** Opening SUPPLIED RECORDS block **

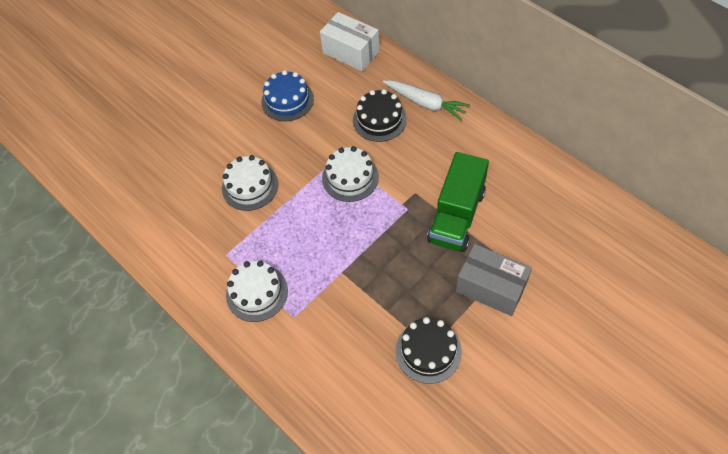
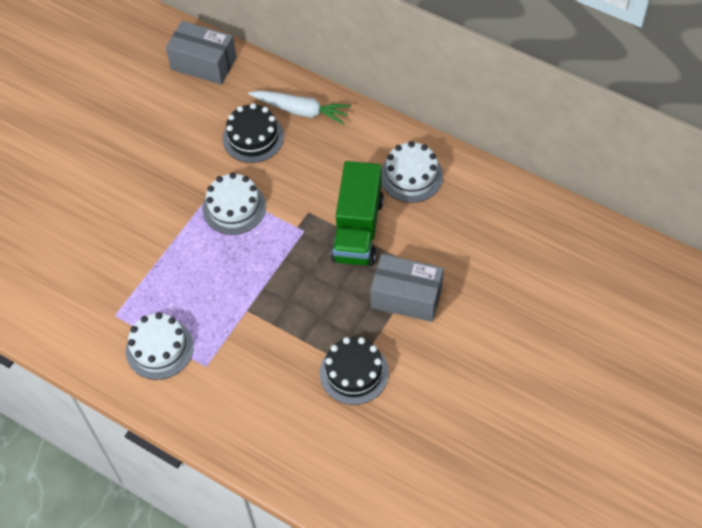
camera: 15 degrees left, 0 degrees up
(250, 186) = (123, 236): white cake -> white cake (411, 176)
(287, 100) = (143, 132): blue cake -> none
(351, 52) = (203, 64): white box -> grey box

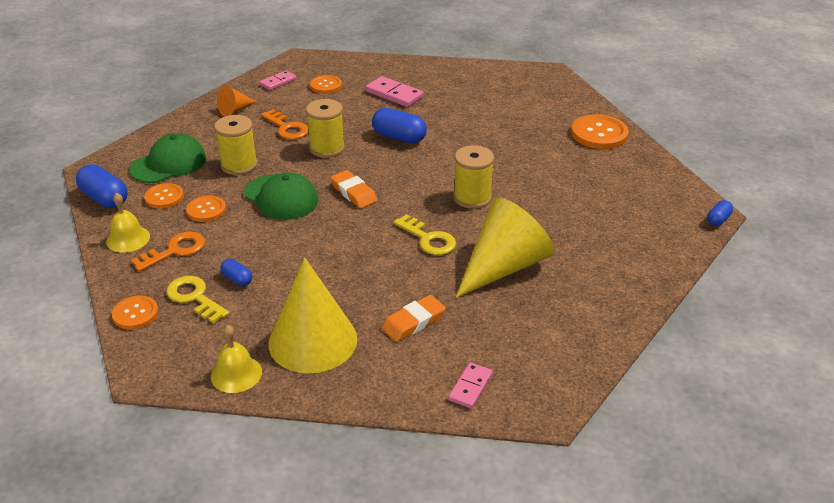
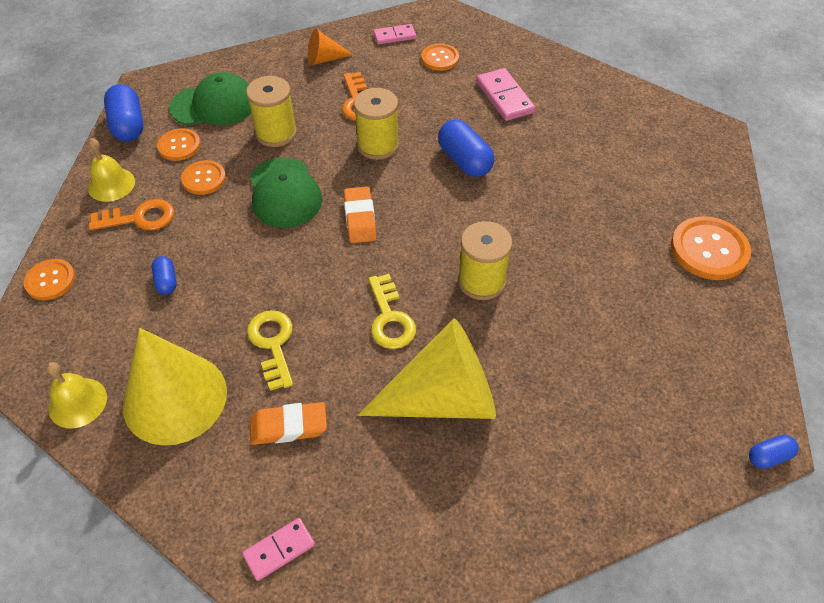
camera: 30 degrees right, 15 degrees up
(194, 297) = (113, 286): yellow key -> yellow key (272, 344)

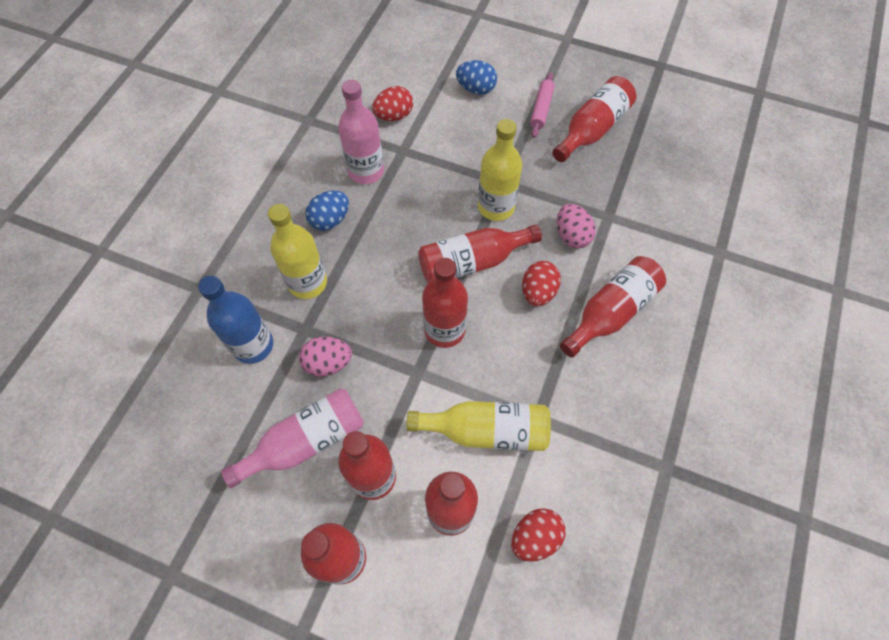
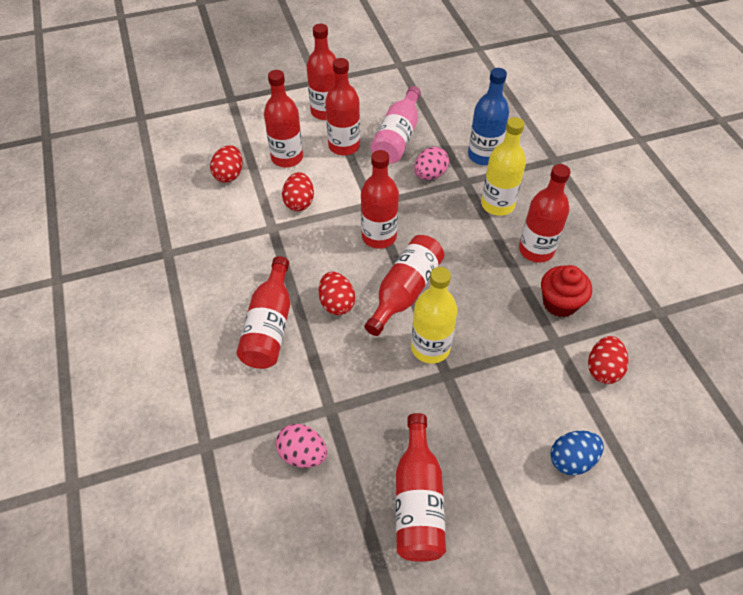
camera: 140 degrees right, 10 degrees down
(330, 220) = (536, 250): blue egg -> red bottle
(366, 171) = (560, 303): pink bottle -> red cupcake
(486, 431) = (299, 202): yellow bottle -> red egg
(541, 109) = (488, 486): pink rolling pin -> none
(572, 236) = (347, 367): pink egg -> pink egg (302, 454)

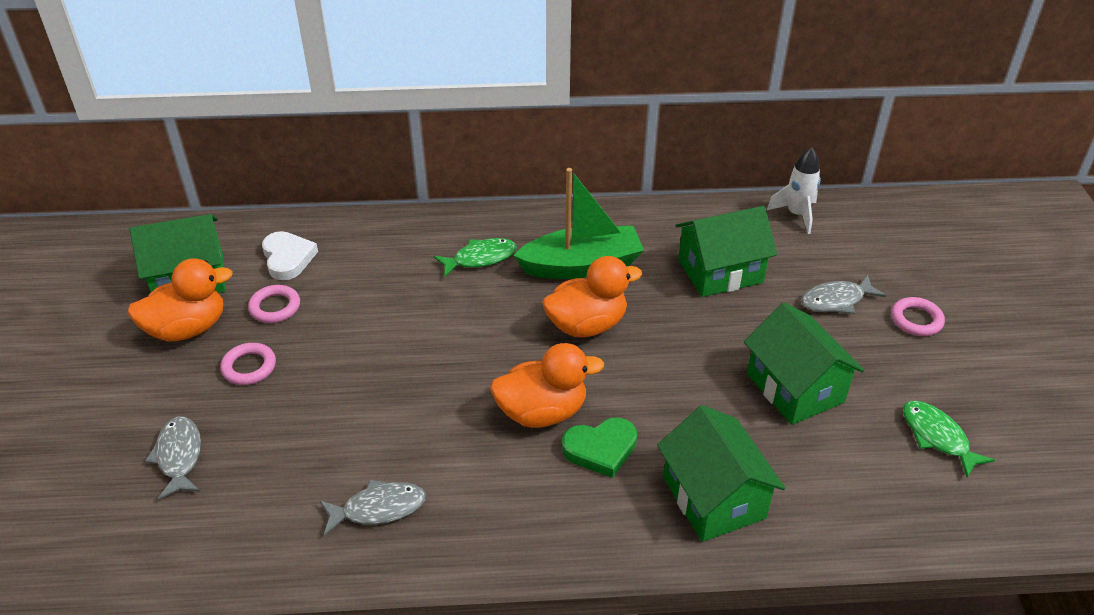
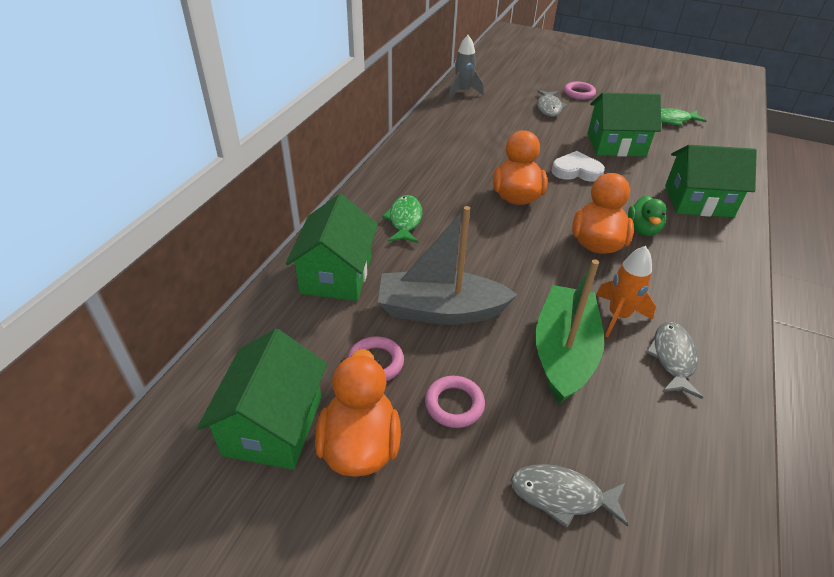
camera: 65 degrees left, 0 degrees up
(288, 258) = (306, 334): white heart -> white heart (576, 171)
(359, 324) = (440, 310): none -> grey boat
(422, 453) = (618, 316): none -> orange rocket
(581, 265) = (450, 179): green boat -> green boat (563, 353)
(601, 449) = (642, 229): green heart -> green duck
(720, 271) = (496, 132): green house -> green house (336, 274)
(796, 215) = (463, 92): white rocket -> grey rocket

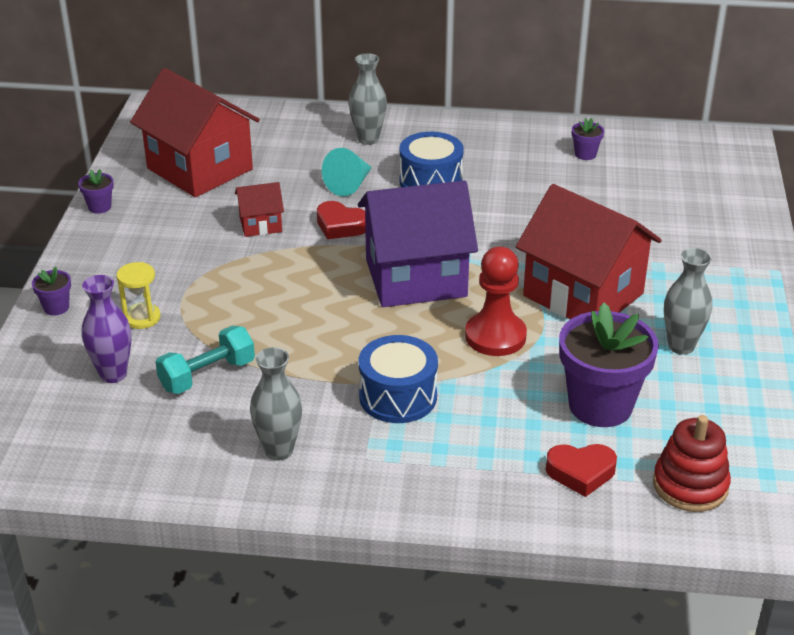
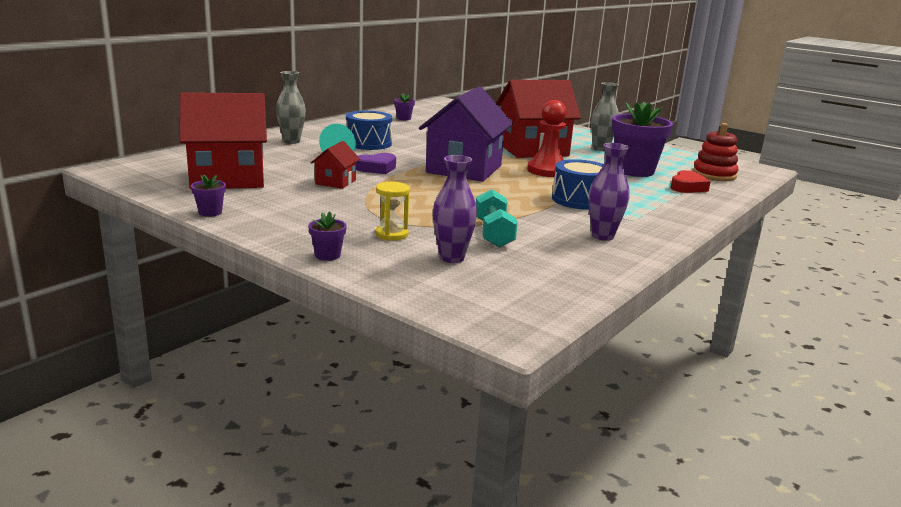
camera: 60 degrees left, 15 degrees down
(279, 450) = (602, 236): grey vase -> purple vase
(340, 226) = (377, 168): red heart -> purple heart

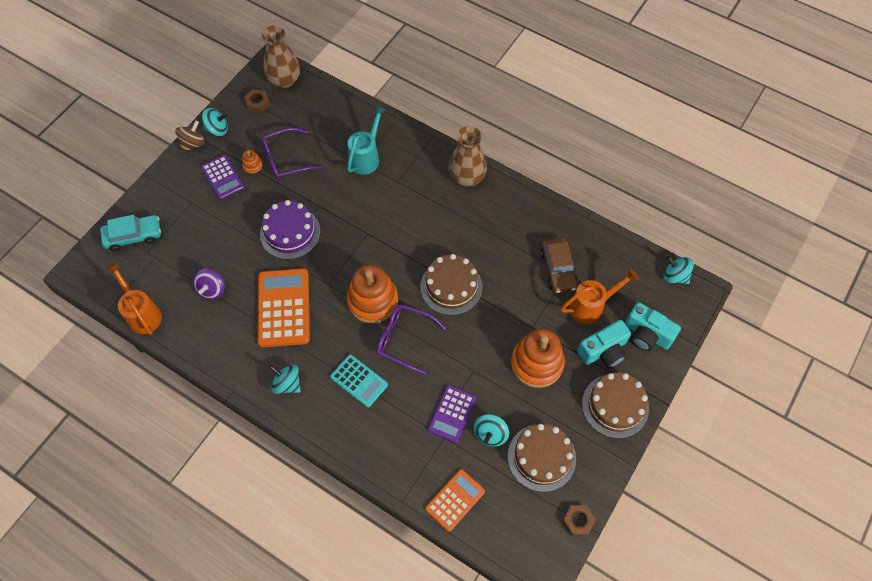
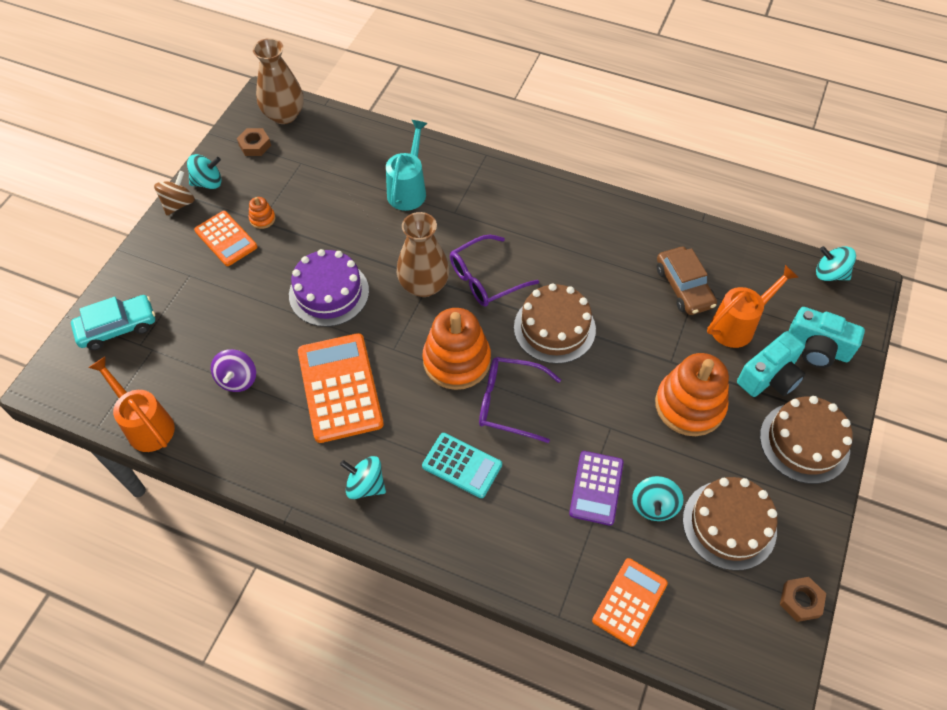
camera: 10 degrees left, 5 degrees down
(222, 177) = (226, 239): purple calculator -> orange calculator
(286, 159) = (305, 206): purple glasses -> purple glasses (485, 278)
(467, 177) = (541, 196): brown vase -> brown vase (424, 285)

** Closing SUPPLIED RECORDS block **

| THE PROBLEM |
Quote verbatim every line starting at the line that contains "(422, 453) = (618, 316): none" and ending with the last line of the records; omit all pictures.

| SOLUTION |
(422, 453) = (618, 316): none -> orange rocket
(581, 265) = (450, 179): green boat -> green boat (563, 353)
(601, 449) = (642, 229): green heart -> green duck
(720, 271) = (496, 132): green house -> green house (336, 274)
(796, 215) = (463, 92): white rocket -> grey rocket

camera: 60 degrees left, 15 degrees down
(279, 450) = (602, 236): grey vase -> purple vase
(340, 226) = (377, 168): red heart -> purple heart

camera: 10 degrees left, 5 degrees down
(222, 177) = (226, 239): purple calculator -> orange calculator
(286, 159) = (305, 206): purple glasses -> purple glasses (485, 278)
(467, 177) = (541, 196): brown vase -> brown vase (424, 285)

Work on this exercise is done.